── Records shown

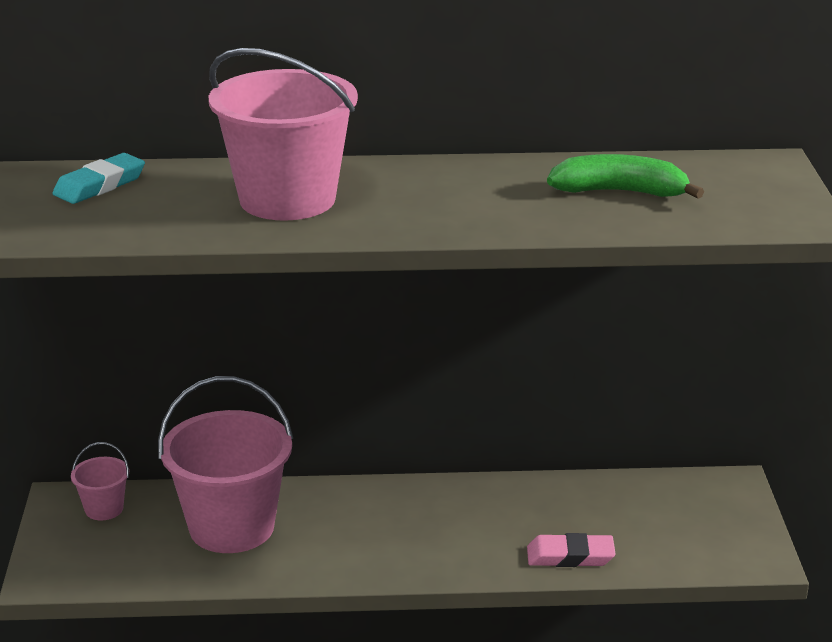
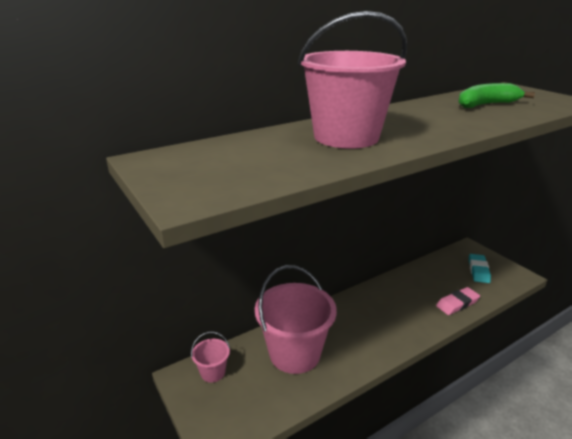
camera: 30 degrees left, 0 degrees up
(100, 185) = (215, 153): turquoise eraser -> turquoise eraser (478, 270)

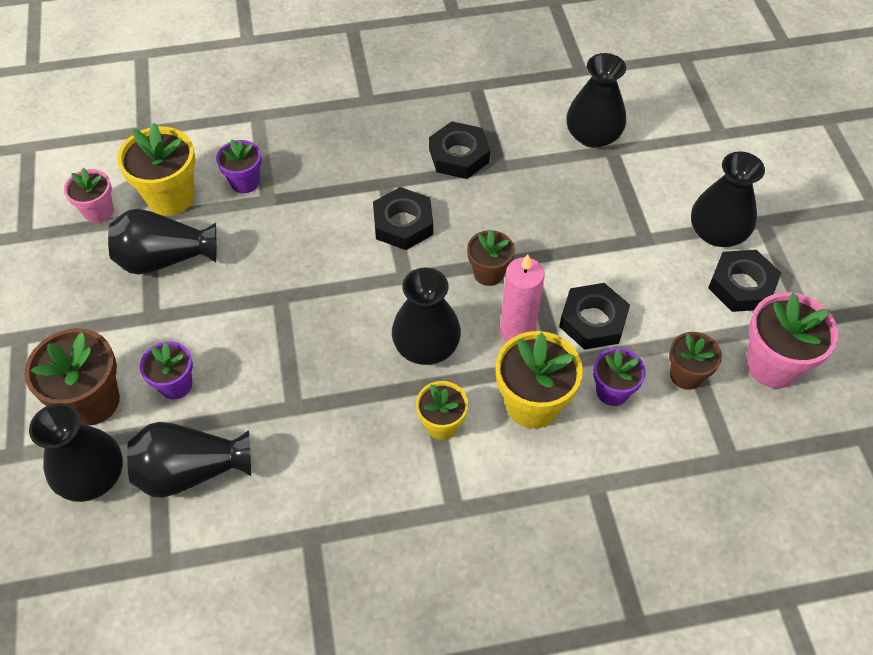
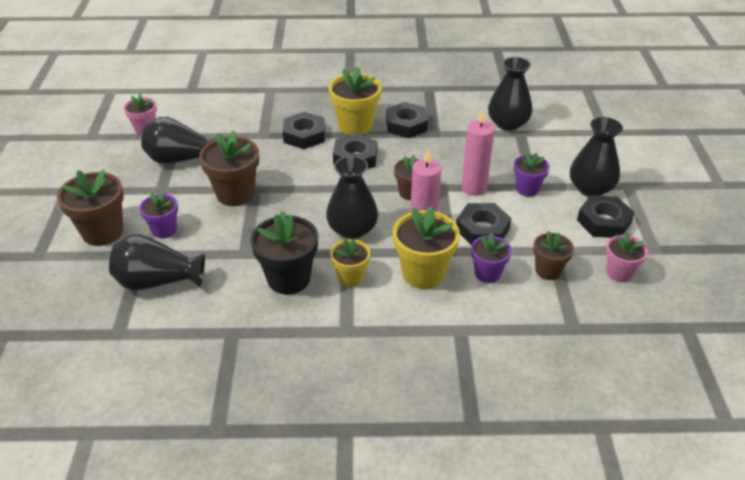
camera: 10 degrees right, 15 degrees down
(92, 476) = (87, 275): black vase -> none
(171, 197) = (197, 126): yellow flower pot -> yellow flower pot (355, 125)
(245, 182) = (250, 124): purple flower pot -> purple flower pot (527, 189)
(256, 309) = (235, 194): none -> brown flower pot
(325, 192) = (304, 135): none -> black nut
(362, 439) = (288, 279): none -> black flower pot
(569, 253) = (474, 188): none -> pink candle
(772, 365) = (619, 273): pink flower pot -> pink flower pot, size x0.61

────

=== Exercise objective ===
Write out exactly the lines that begin at the one containing "(171, 197) = (197, 126): yellow" and continue through the last line of the data, and only those.

=== Task answer ===
(171, 197) = (197, 126): yellow flower pot -> yellow flower pot (355, 125)
(245, 182) = (250, 124): purple flower pot -> purple flower pot (527, 189)
(256, 309) = (235, 194): none -> brown flower pot
(325, 192) = (304, 135): none -> black nut
(362, 439) = (288, 279): none -> black flower pot
(569, 253) = (474, 188): none -> pink candle
(772, 365) = (619, 273): pink flower pot -> pink flower pot, size x0.61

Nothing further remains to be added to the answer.